__GOAL__
Repeat only the lines from the one containing "Segment every instance of stroma." through the one containing "Here is an image.", exactly as written, both ends included.

__RECORDS FOR THE TASK__
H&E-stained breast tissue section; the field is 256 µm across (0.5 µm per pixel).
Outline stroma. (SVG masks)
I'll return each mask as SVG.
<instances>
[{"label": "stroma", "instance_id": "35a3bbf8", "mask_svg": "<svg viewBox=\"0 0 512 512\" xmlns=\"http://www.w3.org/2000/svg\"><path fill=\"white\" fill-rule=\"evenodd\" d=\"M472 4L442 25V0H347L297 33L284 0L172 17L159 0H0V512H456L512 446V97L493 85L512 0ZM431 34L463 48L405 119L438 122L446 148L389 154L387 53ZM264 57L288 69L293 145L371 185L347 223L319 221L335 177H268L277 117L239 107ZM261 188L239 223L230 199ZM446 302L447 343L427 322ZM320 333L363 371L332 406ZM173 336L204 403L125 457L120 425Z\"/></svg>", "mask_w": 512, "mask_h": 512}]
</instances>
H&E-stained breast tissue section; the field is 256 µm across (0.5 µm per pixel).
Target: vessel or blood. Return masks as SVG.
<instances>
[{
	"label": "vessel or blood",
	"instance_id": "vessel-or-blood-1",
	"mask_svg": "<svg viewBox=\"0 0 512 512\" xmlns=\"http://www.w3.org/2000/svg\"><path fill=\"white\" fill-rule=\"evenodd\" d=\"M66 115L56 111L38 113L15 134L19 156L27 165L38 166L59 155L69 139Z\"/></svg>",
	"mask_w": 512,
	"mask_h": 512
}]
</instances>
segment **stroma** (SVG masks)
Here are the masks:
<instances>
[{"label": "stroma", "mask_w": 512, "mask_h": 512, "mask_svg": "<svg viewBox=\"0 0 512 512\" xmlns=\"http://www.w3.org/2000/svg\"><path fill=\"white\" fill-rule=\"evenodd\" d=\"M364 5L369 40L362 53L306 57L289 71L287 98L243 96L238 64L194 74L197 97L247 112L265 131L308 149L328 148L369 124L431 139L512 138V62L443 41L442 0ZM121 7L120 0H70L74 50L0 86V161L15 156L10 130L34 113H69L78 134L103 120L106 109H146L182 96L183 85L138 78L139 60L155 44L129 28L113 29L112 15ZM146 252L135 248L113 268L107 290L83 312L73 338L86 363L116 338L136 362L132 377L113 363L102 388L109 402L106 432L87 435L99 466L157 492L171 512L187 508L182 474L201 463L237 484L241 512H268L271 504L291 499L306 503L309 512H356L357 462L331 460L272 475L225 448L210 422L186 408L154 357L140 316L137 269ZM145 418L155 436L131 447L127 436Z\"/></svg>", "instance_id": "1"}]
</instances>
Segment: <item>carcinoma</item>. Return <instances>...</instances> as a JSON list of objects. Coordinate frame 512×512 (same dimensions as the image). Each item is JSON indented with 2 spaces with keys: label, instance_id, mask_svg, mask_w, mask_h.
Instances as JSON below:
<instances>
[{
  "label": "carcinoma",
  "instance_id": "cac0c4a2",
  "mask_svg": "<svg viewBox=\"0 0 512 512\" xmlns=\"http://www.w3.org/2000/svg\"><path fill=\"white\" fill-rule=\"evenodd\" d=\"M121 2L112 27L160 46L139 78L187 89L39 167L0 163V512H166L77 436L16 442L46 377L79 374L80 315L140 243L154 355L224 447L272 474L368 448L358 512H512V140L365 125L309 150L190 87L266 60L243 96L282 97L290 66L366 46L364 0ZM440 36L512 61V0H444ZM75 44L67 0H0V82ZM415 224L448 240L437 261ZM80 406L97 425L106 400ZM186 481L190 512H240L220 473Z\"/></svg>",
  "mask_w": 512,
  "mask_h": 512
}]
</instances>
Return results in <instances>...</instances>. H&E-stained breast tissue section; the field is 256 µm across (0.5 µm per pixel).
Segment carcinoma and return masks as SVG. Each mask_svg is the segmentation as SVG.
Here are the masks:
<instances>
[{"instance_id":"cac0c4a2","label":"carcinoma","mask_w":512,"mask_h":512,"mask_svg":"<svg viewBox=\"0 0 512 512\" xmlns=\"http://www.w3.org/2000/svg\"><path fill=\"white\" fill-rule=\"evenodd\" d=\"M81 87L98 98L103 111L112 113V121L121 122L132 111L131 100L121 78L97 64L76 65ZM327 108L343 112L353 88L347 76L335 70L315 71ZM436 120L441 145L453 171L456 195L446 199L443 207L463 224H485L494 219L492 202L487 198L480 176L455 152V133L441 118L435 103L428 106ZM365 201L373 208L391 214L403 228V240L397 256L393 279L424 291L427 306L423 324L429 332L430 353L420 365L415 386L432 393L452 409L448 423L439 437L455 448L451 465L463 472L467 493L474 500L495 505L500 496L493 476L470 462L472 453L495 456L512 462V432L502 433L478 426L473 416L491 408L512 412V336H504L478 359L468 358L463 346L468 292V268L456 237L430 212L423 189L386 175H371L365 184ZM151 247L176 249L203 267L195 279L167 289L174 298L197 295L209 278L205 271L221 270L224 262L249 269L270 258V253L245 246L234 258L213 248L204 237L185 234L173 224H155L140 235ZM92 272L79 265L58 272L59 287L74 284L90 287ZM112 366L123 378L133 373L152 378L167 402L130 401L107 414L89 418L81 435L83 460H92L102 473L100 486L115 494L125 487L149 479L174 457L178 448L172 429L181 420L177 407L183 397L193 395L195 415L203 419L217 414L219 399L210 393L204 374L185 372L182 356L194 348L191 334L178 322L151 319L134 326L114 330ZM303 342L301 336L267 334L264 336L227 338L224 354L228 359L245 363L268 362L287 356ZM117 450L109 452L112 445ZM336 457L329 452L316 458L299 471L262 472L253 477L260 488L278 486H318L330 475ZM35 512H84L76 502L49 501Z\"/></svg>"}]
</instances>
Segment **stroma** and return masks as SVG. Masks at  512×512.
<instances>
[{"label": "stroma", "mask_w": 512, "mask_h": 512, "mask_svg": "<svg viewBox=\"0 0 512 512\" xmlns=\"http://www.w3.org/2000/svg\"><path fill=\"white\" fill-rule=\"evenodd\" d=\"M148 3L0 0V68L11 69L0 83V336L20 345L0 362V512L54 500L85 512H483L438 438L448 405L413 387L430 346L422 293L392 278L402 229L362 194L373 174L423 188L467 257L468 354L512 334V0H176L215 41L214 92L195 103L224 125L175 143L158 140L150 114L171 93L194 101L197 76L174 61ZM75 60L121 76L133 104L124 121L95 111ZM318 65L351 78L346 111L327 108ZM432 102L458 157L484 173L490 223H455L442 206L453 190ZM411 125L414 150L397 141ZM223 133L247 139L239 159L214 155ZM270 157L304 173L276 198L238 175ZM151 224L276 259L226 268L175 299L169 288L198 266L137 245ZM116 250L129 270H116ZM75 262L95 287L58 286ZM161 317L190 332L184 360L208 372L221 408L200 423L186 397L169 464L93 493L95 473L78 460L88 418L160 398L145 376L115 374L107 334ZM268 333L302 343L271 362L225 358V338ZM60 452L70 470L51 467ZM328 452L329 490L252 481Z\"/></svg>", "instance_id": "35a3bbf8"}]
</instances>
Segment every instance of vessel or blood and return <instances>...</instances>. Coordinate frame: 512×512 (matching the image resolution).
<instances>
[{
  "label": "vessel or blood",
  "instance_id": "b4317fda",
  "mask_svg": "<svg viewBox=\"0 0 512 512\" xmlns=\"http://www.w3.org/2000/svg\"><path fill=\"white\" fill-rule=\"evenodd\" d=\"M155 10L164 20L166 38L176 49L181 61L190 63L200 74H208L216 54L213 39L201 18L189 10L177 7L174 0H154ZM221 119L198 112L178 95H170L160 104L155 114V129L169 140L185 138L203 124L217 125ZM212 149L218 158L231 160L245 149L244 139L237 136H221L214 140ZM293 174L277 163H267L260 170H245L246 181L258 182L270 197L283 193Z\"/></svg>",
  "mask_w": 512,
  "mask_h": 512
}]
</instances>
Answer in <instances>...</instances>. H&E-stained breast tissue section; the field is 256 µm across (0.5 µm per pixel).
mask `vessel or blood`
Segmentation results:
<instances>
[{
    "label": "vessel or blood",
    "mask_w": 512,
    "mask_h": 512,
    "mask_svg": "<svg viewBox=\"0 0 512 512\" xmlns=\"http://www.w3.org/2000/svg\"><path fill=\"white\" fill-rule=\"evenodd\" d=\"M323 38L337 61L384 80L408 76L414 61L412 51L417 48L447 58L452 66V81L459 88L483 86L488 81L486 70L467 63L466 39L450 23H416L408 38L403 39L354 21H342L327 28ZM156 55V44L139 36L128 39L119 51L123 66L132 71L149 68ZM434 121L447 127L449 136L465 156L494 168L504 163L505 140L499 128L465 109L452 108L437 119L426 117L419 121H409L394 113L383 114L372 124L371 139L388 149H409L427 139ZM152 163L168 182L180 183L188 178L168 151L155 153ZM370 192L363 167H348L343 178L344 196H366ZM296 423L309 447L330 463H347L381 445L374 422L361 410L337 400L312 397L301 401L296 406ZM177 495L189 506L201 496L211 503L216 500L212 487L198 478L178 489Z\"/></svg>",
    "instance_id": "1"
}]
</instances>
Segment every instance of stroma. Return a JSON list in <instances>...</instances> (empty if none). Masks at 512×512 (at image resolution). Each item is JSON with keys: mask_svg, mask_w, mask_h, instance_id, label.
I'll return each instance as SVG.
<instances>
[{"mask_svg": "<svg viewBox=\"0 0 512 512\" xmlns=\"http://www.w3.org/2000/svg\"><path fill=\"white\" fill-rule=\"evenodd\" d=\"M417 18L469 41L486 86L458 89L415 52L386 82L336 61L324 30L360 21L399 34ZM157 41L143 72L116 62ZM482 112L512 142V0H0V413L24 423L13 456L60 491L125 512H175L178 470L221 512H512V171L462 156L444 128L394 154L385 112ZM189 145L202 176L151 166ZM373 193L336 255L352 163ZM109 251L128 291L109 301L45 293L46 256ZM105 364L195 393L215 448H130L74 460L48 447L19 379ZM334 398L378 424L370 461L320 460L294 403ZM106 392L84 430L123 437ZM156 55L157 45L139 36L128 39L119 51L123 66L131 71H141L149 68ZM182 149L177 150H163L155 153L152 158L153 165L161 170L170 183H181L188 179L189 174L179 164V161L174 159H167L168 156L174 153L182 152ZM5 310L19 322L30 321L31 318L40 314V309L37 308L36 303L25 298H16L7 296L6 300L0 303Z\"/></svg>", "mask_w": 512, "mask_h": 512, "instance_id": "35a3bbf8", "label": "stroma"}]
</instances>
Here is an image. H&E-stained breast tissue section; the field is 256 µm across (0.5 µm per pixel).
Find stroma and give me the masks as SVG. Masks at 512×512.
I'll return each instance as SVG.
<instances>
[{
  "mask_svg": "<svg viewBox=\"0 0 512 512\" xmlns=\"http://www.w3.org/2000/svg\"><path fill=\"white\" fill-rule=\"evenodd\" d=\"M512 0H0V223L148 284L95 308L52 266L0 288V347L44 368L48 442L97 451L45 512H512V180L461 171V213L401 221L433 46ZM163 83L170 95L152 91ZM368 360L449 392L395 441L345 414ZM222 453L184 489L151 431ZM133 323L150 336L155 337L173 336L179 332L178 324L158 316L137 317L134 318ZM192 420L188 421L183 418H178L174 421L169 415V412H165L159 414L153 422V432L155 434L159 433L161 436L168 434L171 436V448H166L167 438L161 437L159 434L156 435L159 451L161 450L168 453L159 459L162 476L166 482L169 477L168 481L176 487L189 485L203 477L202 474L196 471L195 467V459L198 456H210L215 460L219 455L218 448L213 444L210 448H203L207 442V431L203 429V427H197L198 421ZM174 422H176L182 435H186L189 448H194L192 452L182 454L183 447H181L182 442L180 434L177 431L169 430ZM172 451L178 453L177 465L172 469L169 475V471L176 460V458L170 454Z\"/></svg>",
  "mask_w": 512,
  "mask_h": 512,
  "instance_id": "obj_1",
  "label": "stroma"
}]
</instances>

__OUTPUT FOR THIS EXERCISE__
Segment every instance of stroma. Return a JSON list in <instances>...</instances> (empty if none). Masks at 512×512 (at image resolution). Each item is JSON with keys: mask_svg, mask_w, mask_h, instance_id, label.
I'll return each instance as SVG.
<instances>
[{"mask_svg": "<svg viewBox=\"0 0 512 512\" xmlns=\"http://www.w3.org/2000/svg\"><path fill=\"white\" fill-rule=\"evenodd\" d=\"M417 18L469 41L486 86L458 89L415 52L386 82L336 61L324 30L360 21L399 34ZM157 41L143 72L116 62ZM482 112L512 142V0H0V413L24 423L13 456L60 491L125 512H175L178 470L221 512H512V171L462 156L444 128L394 154L385 112ZM189 145L202 176L151 166ZM373 193L336 255L352 163ZM109 251L128 291L109 301L45 293L46 256ZM105 364L195 393L215 448H130L74 460L48 447L19 379ZM334 398L378 424L370 461L320 460L294 403ZM106 392L84 430L123 437ZM156 55L157 45L139 36L128 39L119 51L123 66L131 71H141L149 68ZM182 149L177 150H163L155 153L152 158L153 165L161 170L170 183H181L188 179L189 174L179 164V161L174 159H167L168 156L174 153L182 152ZM5 310L19 322L30 321L31 318L40 314V309L37 308L36 303L25 298H16L7 296L6 300L0 303Z\"/></svg>", "mask_w": 512, "mask_h": 512, "instance_id": "35a3bbf8", "label": "stroma"}]
</instances>
Here is an image. H&E-stained breast tissue section; the field is 256 µm across (0.5 µm per pixel).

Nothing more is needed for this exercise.